• What to do: Omit the images, then print each record below exactly as it reads.

────

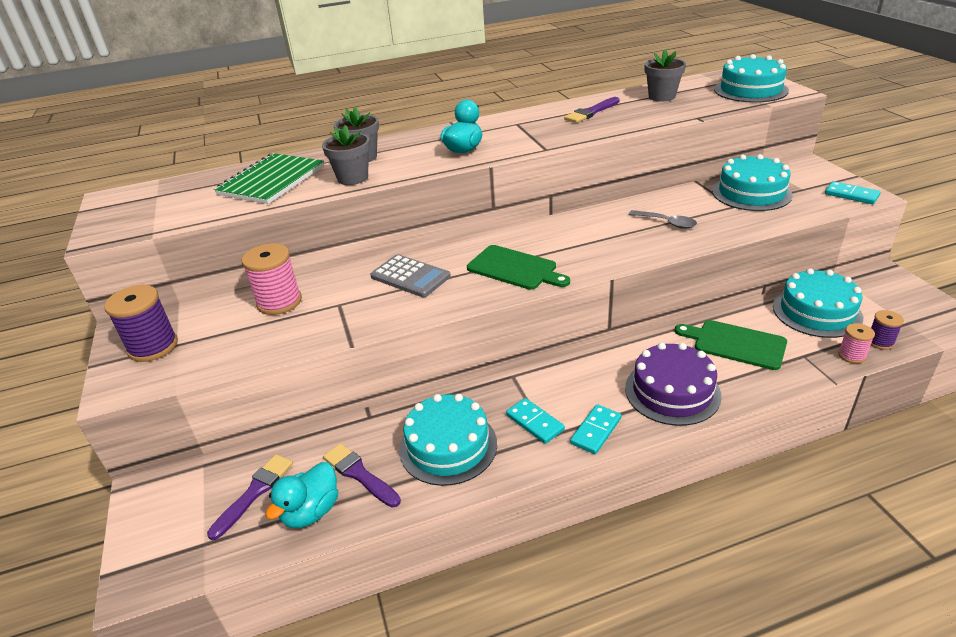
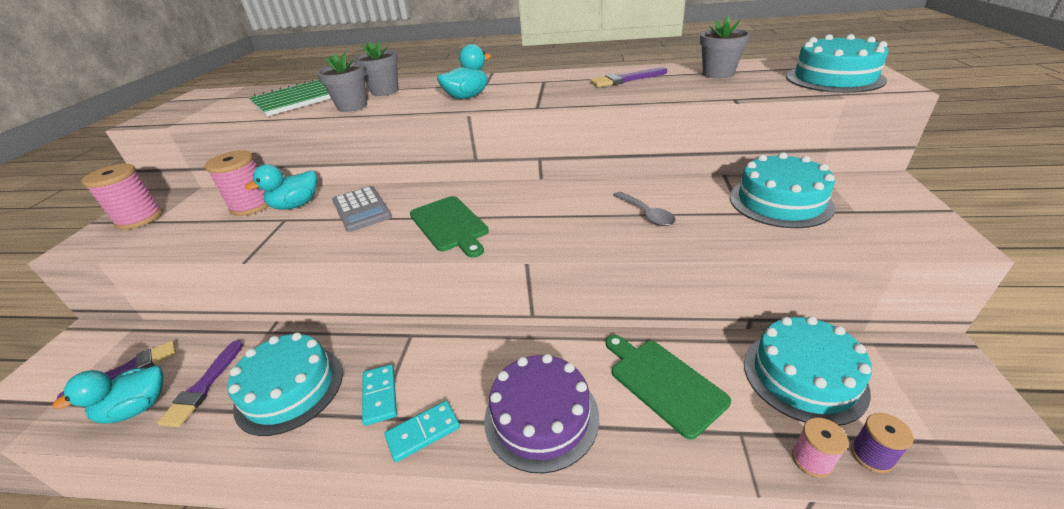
camera: 25 degrees right, 0 degrees up
(153, 347) = (140, 218): purple spool -> pink spool
(332, 290) = (296, 205): none -> turquoise duck
(359, 474) = (203, 387): purple brush -> purple brush turned 150 degrees counterclockwise
(851, 195) = (923, 233): turquoise domino -> none

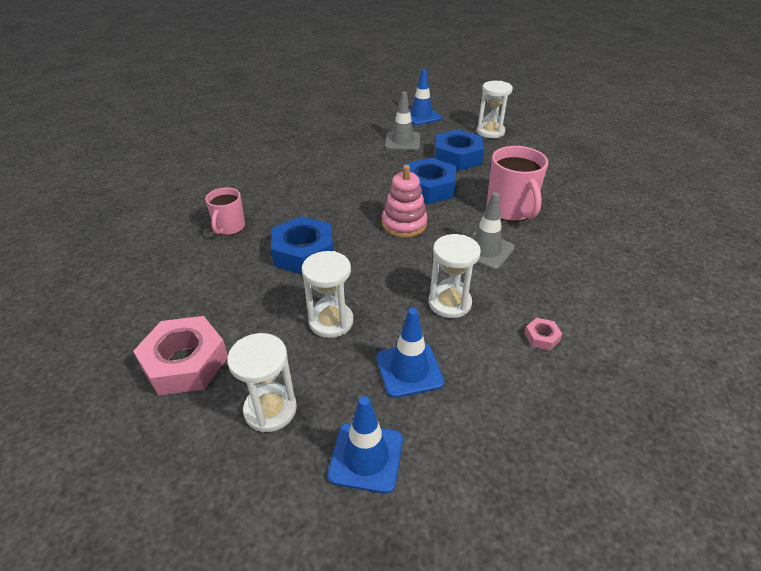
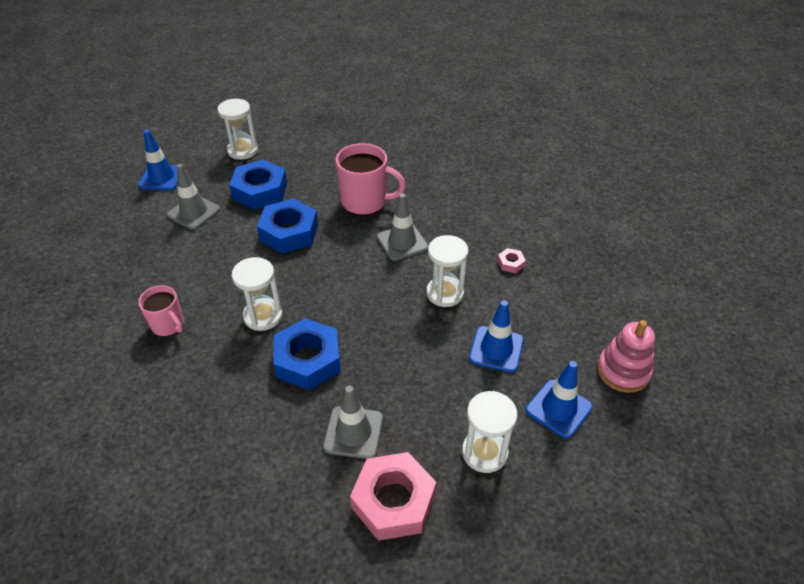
camera: 60 degrees left, 5 degrees up
(229, 227) = (214, 406): pink mug -> pink mug (168, 325)
(245, 308) = (353, 432): none -> grey traffic cone
(331, 321) = (414, 375): white hourglass -> white hourglass (263, 316)
(404, 224) = (327, 273): pink stacking toy -> pink stacking toy (623, 371)

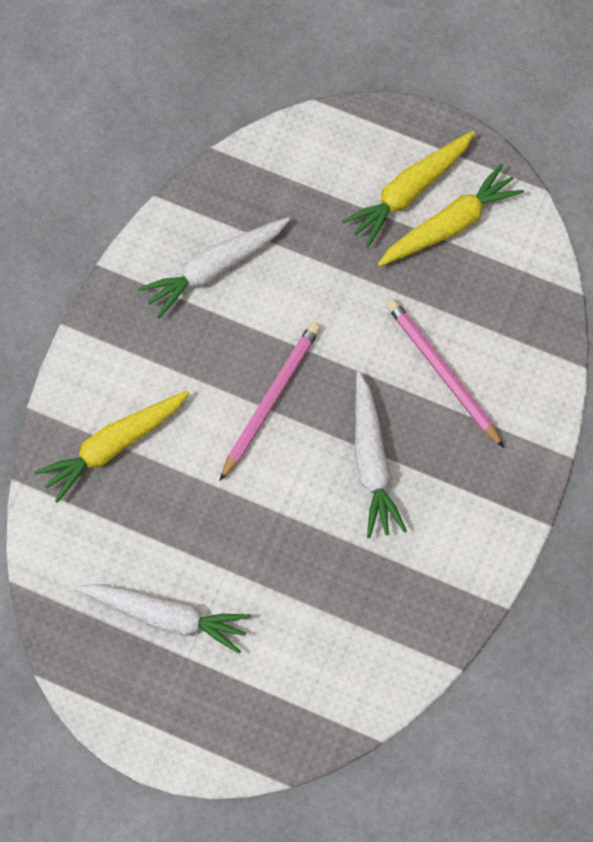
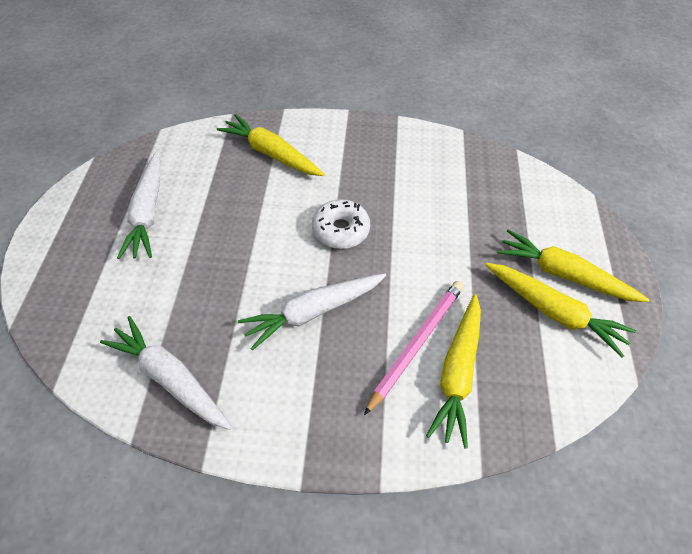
camera: 70 degrees right, 15 degrees down
(214, 268) = (428, 172): white carrot -> white carrot (170, 378)
(270, 400) = (341, 230): pink pencil -> white donut
(485, 347) = (457, 373): none -> yellow carrot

────

• Response for this exercise:
camera: 25 degrees right, 0 degrees up
(153, 347) = (140, 218): purple spool -> pink spool
(332, 290) = (296, 205): none -> turquoise duck
(359, 474) = (203, 387): purple brush -> purple brush turned 150 degrees counterclockwise
(851, 195) = (923, 233): turquoise domino -> none

camera: 60 degrees left, 5 degrees up
(229, 227) = (214, 406): pink mug -> pink mug (168, 325)
(245, 308) = (353, 432): none -> grey traffic cone
(331, 321) = (414, 375): white hourglass -> white hourglass (263, 316)
(404, 224) = (327, 273): pink stacking toy -> pink stacking toy (623, 371)

camera: 70 degrees right, 15 degrees down
(214, 268) = (428, 172): white carrot -> white carrot (170, 378)
(270, 400) = (341, 230): pink pencil -> white donut
(485, 347) = (457, 373): none -> yellow carrot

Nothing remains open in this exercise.